> **Task objective**: Go line by line through the data and copy those with the word "VEXT".

(Revision comparison data)
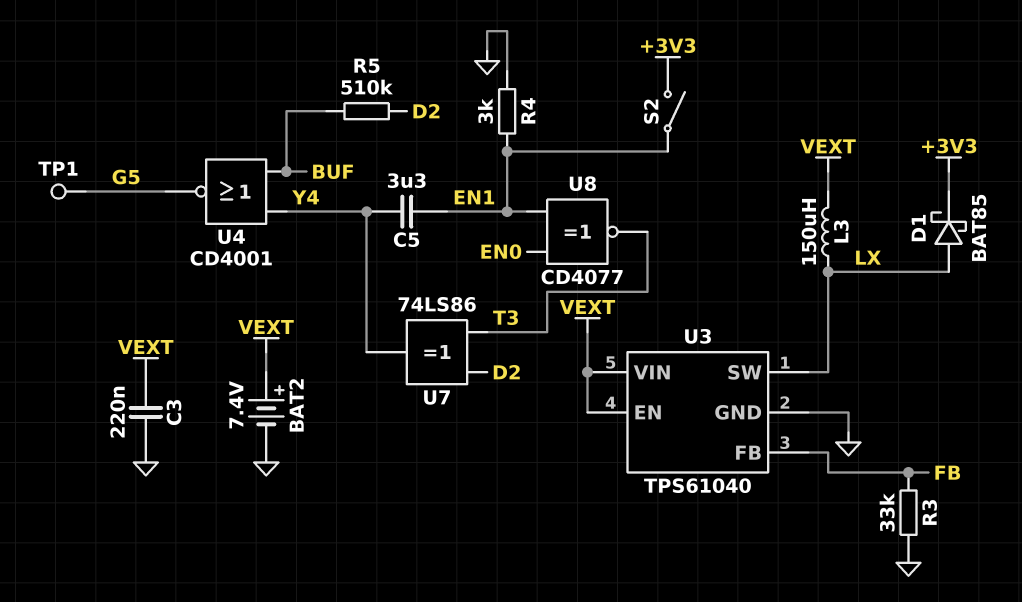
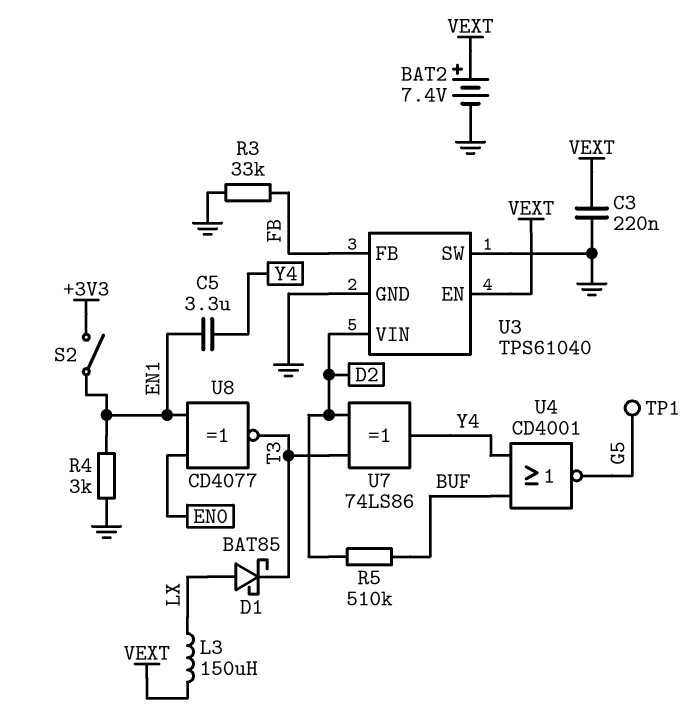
D1: schottky BAT85 (A LX, K +3V3) -> schottky BAT85 (A LX, K T3)
U3 pin SW: LX -> GND
U3 pin VIN: VEXT -> D2

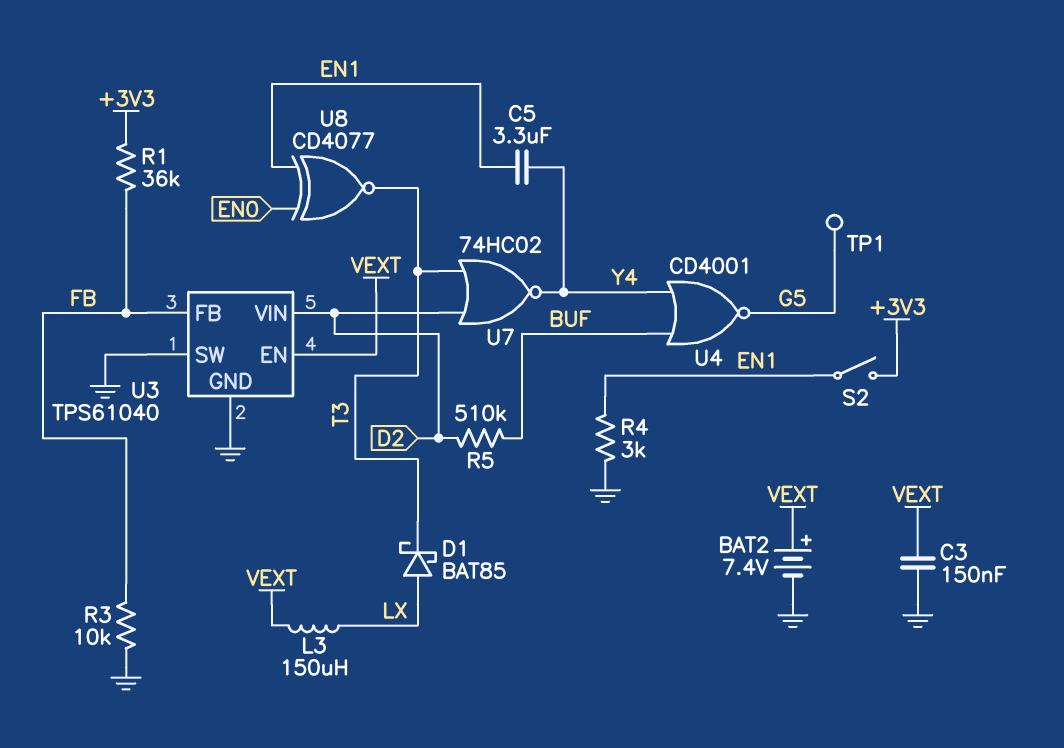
C3: 220nF (GND, VEXT) -> 150nF (GND, VEXT)
R1: none -> 36k (+3V3, FB)
R3: 33k (FB, GND) -> 10k (FB, GND)
U7: XOR 74LS86 (in D2, in T3, out Y4) -> NOR 74HC02 (in D2, in T3, out Y4)

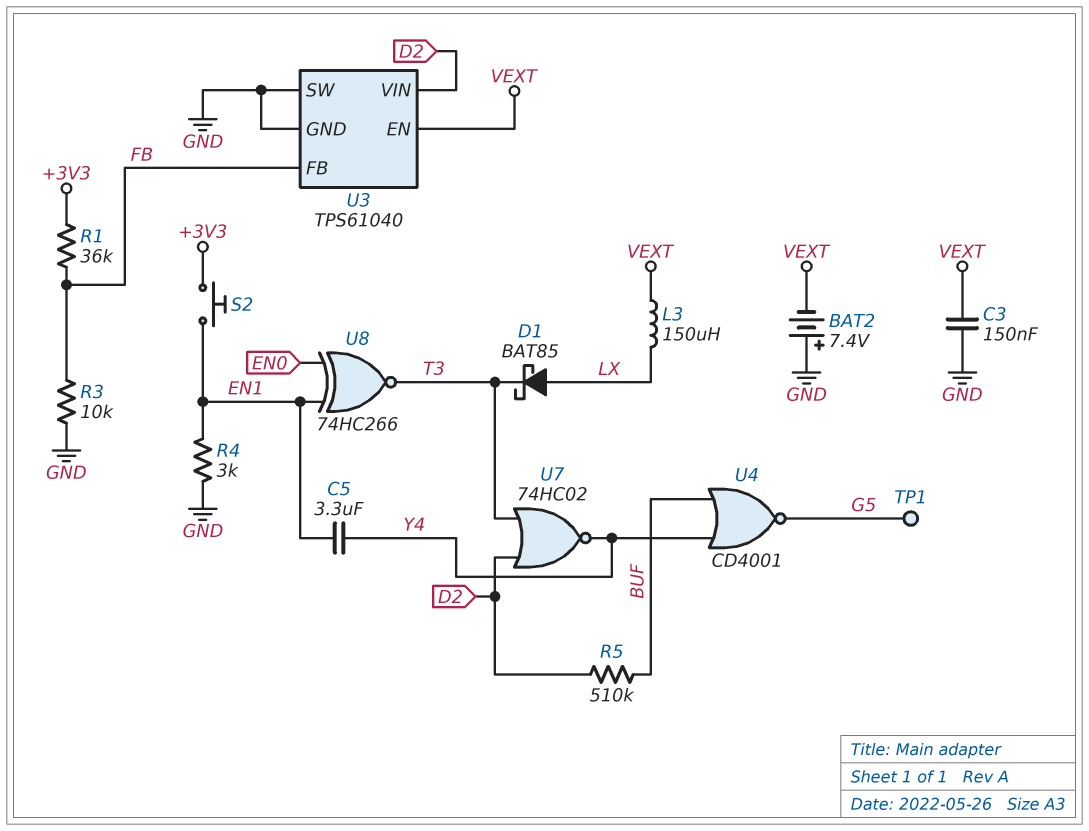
BAT2: 7.4V (plus VEXT, minus GND) -> 7.4V (plus GND, minus VEXT)
S2: switch (+3V3, EN1) -> button (+3V3, EN1)
U8: XNOR CD4077 (in EN0, in EN1, out T3) -> XNOR 74HC266 (in EN0, in EN1, out T3)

> **Problem solution**:
U3 pin VIN: VEXT -> D2
C3: 220nF (GND, VEXT) -> 150nF (GND, VEXT)
BAT2: 7.4V (plus VEXT, minus GND) -> 7.4V (plus GND, minus VEXT)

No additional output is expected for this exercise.